INSTRUCTIONS TO FOLLOW:
All records need to be reproduced exactly. Keep every word as it is.

INFORMATION:
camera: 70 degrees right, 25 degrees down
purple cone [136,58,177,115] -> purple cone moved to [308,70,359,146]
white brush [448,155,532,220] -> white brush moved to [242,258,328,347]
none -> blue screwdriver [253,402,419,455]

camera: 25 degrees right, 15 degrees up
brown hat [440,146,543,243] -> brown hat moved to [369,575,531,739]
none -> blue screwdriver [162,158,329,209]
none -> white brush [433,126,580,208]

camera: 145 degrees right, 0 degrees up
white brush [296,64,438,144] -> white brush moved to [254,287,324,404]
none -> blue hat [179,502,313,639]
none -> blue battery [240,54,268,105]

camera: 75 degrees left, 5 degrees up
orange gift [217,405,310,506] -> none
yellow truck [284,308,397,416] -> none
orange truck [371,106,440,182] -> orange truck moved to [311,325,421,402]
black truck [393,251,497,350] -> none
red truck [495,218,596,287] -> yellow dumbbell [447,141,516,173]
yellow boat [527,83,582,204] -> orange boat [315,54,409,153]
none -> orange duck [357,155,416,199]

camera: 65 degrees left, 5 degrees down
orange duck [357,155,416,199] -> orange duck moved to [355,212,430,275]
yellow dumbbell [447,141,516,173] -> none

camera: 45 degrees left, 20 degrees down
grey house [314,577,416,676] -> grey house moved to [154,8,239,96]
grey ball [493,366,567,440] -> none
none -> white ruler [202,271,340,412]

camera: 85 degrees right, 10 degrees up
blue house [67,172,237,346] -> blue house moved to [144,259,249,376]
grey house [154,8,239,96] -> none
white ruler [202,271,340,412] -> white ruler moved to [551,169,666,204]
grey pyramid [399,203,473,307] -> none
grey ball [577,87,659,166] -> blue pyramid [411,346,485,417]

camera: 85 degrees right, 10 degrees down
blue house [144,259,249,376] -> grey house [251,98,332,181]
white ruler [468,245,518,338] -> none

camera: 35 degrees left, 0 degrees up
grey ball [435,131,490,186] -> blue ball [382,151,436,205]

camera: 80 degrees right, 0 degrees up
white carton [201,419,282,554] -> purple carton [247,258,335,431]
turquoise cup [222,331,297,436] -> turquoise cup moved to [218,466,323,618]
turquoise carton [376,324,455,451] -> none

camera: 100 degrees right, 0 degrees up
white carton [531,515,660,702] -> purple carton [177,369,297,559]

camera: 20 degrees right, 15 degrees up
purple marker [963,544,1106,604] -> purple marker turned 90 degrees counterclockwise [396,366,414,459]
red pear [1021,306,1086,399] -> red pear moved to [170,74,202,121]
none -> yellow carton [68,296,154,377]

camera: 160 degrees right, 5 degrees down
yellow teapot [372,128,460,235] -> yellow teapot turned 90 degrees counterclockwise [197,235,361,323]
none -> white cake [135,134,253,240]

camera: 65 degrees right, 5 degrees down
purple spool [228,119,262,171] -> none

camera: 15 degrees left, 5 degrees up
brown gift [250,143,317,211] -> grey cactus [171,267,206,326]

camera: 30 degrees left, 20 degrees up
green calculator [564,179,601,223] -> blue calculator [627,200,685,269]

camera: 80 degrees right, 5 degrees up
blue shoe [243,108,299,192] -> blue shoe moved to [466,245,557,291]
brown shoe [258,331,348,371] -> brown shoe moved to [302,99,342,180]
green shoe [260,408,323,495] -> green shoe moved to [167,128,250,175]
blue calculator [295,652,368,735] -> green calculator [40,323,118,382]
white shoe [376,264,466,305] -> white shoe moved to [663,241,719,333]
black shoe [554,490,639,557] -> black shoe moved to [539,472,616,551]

SOLUTION TO THE PROBLEM:
camera: 70 degrees right, 25 degrees down
purple cone [136,58,177,115] -> purple cone moved to [308,70,359,146]
white brush [448,155,532,220] -> white brush moved to [242,258,328,347]
none -> blue screwdriver [253,402,419,455]

camera: 25 degrees right, 15 degrees up
brown hat [440,146,543,243] -> brown hat moved to [369,575,531,739]
none -> blue screwdriver [162,158,329,209]
none -> white brush [433,126,580,208]

camera: 145 degrees right, 0 degrees up
white brush [296,64,438,144] -> white brush moved to [254,287,324,404]
none -> blue hat [179,502,313,639]
none -> blue battery [240,54,268,105]

camera: 75 degrees left, 5 degrees up
orange gift [217,405,310,506] -> none
yellow truck [284,308,397,416] -> none
orange truck [371,106,440,182] -> orange truck moved to [311,325,421,402]
black truck [393,251,497,350] -> none
red truck [495,218,596,287] -> yellow dumbbell [447,141,516,173]
yellow boat [527,83,582,204] -> orange boat [315,54,409,153]
none -> orange duck [357,155,416,199]

camera: 65 degrees left, 5 degrees down
orange duck [357,155,416,199] -> orange duck moved to [355,212,430,275]
yellow dumbbell [447,141,516,173] -> none

camera: 45 degrees left, 20 degrees down
grey house [314,577,416,676] -> grey house moved to [154,8,239,96]
grey ball [493,366,567,440] -> none
none -> white ruler [202,271,340,412]

camera: 85 degrees right, 10 degrees up
blue house [67,172,237,346] -> blue house moved to [144,259,249,376]
grey house [154,8,239,96] -> none
white ruler [202,271,340,412] -> white ruler moved to [551,169,666,204]
grey pyramid [399,203,473,307] -> none
grey ball [577,87,659,166] -> blue pyramid [411,346,485,417]

camera: 85 degrees right, 10 degrees down
blue house [144,259,249,376] -> grey house [251,98,332,181]
white ruler [468,245,518,338] -> none

camera: 35 degrees left, 0 degrees up
grey ball [435,131,490,186] -> blue ball [382,151,436,205]

camera: 80 degrees right, 0 degrees up
white carton [201,419,282,554] -> purple carton [247,258,335,431]
turquoise cup [222,331,297,436] -> turquoise cup moved to [218,466,323,618]
turquoise carton [376,324,455,451] -> none

camera: 100 degrees right, 0 degrees up
white carton [531,515,660,702] -> purple carton [177,369,297,559]

camera: 20 degrees right, 15 degrees up
purple marker [963,544,1106,604] -> purple marker turned 90 degrees counterclockwise [396,366,414,459]
red pear [1021,306,1086,399] -> red pear moved to [170,74,202,121]
none -> yellow carton [68,296,154,377]

camera: 160 degrees right, 5 degrees down
yellow teapot [372,128,460,235] -> yellow teapot turned 90 degrees counterclockwise [197,235,361,323]
none -> white cake [135,134,253,240]

camera: 65 degrees right, 5 degrees down
purple spool [228,119,262,171] -> none

camera: 15 degrees left, 5 degrees up
brown gift [250,143,317,211] -> grey cactus [171,267,206,326]

camera: 30 degrees left, 20 degrees up
green calculator [564,179,601,223] -> blue calculator [627,200,685,269]

camera: 80 degrees right, 5 degrees up
blue shoe [243,108,299,192] -> blue shoe moved to [466,245,557,291]
brown shoe [258,331,348,371] -> brown shoe moved to [302,99,342,180]
green shoe [260,408,323,495] -> green shoe moved to [167,128,250,175]
blue calculator [295,652,368,735] -> green calculator [40,323,118,382]
white shoe [376,264,466,305] -> white shoe moved to [663,241,719,333]
black shoe [554,490,639,557] -> black shoe moved to [539,472,616,551]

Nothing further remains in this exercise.